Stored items
==========
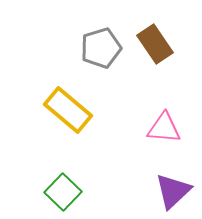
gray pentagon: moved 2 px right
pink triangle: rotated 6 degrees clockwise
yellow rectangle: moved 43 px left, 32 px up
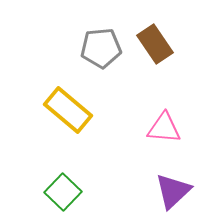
gray pentagon: rotated 12 degrees clockwise
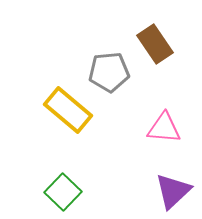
gray pentagon: moved 8 px right, 24 px down
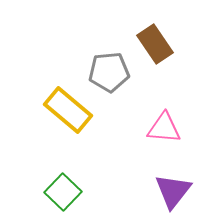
purple triangle: rotated 9 degrees counterclockwise
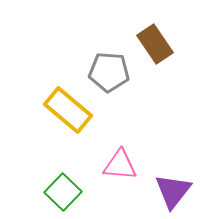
gray pentagon: rotated 9 degrees clockwise
pink triangle: moved 44 px left, 37 px down
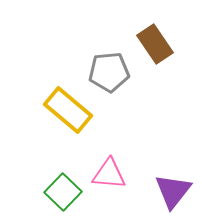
gray pentagon: rotated 9 degrees counterclockwise
pink triangle: moved 11 px left, 9 px down
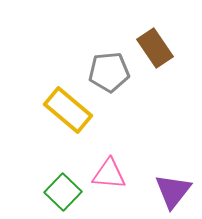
brown rectangle: moved 4 px down
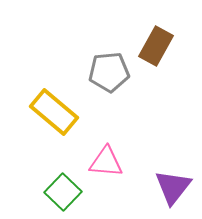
brown rectangle: moved 1 px right, 2 px up; rotated 63 degrees clockwise
yellow rectangle: moved 14 px left, 2 px down
pink triangle: moved 3 px left, 12 px up
purple triangle: moved 4 px up
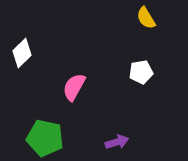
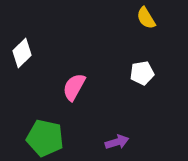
white pentagon: moved 1 px right, 1 px down
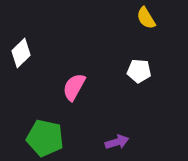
white diamond: moved 1 px left
white pentagon: moved 3 px left, 2 px up; rotated 15 degrees clockwise
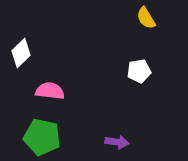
white pentagon: rotated 15 degrees counterclockwise
pink semicircle: moved 24 px left, 4 px down; rotated 68 degrees clockwise
green pentagon: moved 3 px left, 1 px up
purple arrow: rotated 25 degrees clockwise
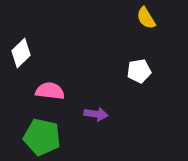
purple arrow: moved 21 px left, 28 px up
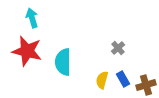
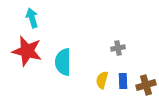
gray cross: rotated 32 degrees clockwise
blue rectangle: moved 2 px down; rotated 28 degrees clockwise
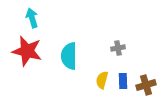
cyan semicircle: moved 6 px right, 6 px up
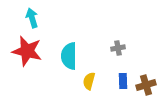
yellow semicircle: moved 13 px left, 1 px down
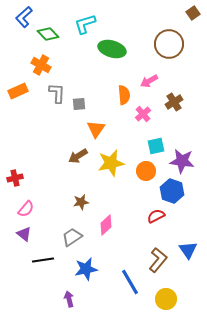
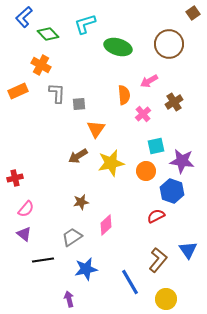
green ellipse: moved 6 px right, 2 px up
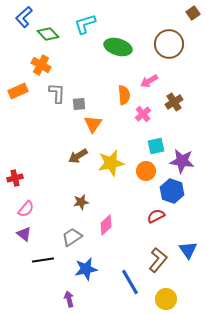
orange triangle: moved 3 px left, 5 px up
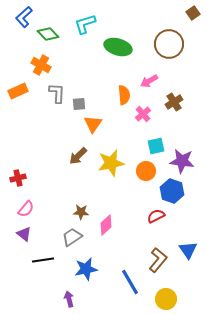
brown arrow: rotated 12 degrees counterclockwise
red cross: moved 3 px right
brown star: moved 10 px down; rotated 14 degrees clockwise
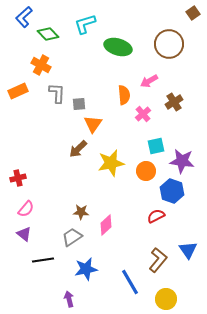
brown arrow: moved 7 px up
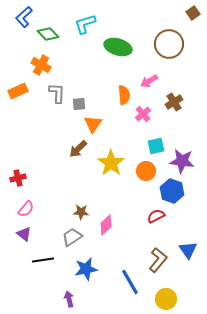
yellow star: rotated 24 degrees counterclockwise
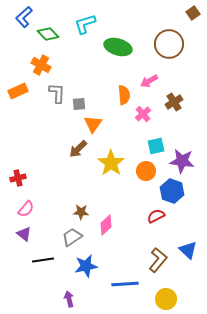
blue triangle: rotated 12 degrees counterclockwise
blue star: moved 3 px up
blue line: moved 5 px left, 2 px down; rotated 64 degrees counterclockwise
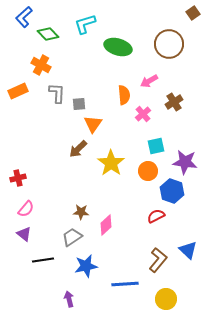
purple star: moved 3 px right, 1 px down
orange circle: moved 2 px right
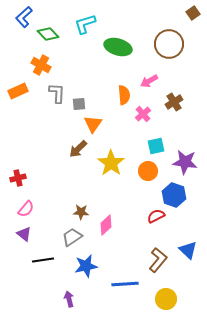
blue hexagon: moved 2 px right, 4 px down
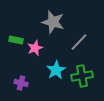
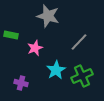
gray star: moved 5 px left, 6 px up
green rectangle: moved 5 px left, 5 px up
green cross: rotated 15 degrees counterclockwise
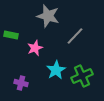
gray line: moved 4 px left, 6 px up
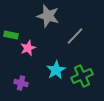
pink star: moved 7 px left
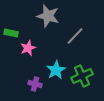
green rectangle: moved 2 px up
purple cross: moved 14 px right, 1 px down
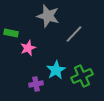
gray line: moved 1 px left, 2 px up
purple cross: moved 1 px right; rotated 24 degrees counterclockwise
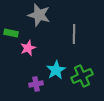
gray star: moved 9 px left, 1 px up
gray line: rotated 42 degrees counterclockwise
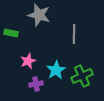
pink star: moved 13 px down
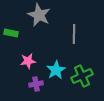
gray star: rotated 10 degrees clockwise
pink star: rotated 14 degrees clockwise
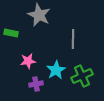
gray line: moved 1 px left, 5 px down
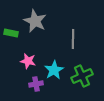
gray star: moved 4 px left, 6 px down
pink star: rotated 21 degrees clockwise
cyan star: moved 2 px left
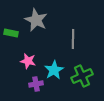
gray star: moved 1 px right, 1 px up
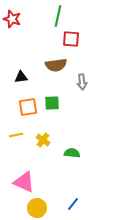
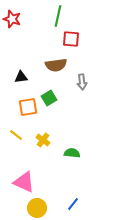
green square: moved 3 px left, 5 px up; rotated 28 degrees counterclockwise
yellow line: rotated 48 degrees clockwise
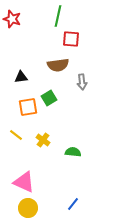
brown semicircle: moved 2 px right
green semicircle: moved 1 px right, 1 px up
yellow circle: moved 9 px left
==========
## JOB
Copy the records starting at the line with "gray pentagon: rotated 9 degrees clockwise" and ending at the line with "orange triangle: moved 3 px left, 5 px up", substituting "half circle" for every "semicircle" and keeping everything else unchanged. Omit the pictures.

## CORRECT ANSWER
gray pentagon: rotated 9 degrees clockwise
pink triangle: moved 44 px left, 37 px down
gray pentagon: rotated 9 degrees counterclockwise
pink triangle: moved 11 px left, 9 px down
brown rectangle: moved 4 px down
brown rectangle: moved 1 px right, 2 px up; rotated 63 degrees clockwise
yellow rectangle: moved 14 px left, 2 px down
pink triangle: moved 3 px left, 12 px up
purple triangle: moved 4 px up
white pentagon: moved 1 px right, 1 px down
white diamond: moved 1 px left
white pentagon: moved 3 px left, 2 px up; rotated 15 degrees clockwise
white pentagon: rotated 15 degrees counterclockwise
pink half circle: moved 24 px left, 4 px down; rotated 68 degrees clockwise
green pentagon: moved 3 px left, 1 px up
purple arrow: rotated 25 degrees clockwise
purple arrow: moved 21 px left, 28 px up
gray cross: rotated 32 degrees clockwise
blue rectangle: moved 2 px down; rotated 28 degrees clockwise
cyan half circle: moved 6 px right, 6 px up
yellow half circle: moved 13 px left, 1 px down
green ellipse: moved 6 px right, 2 px up
orange triangle: moved 3 px left, 5 px up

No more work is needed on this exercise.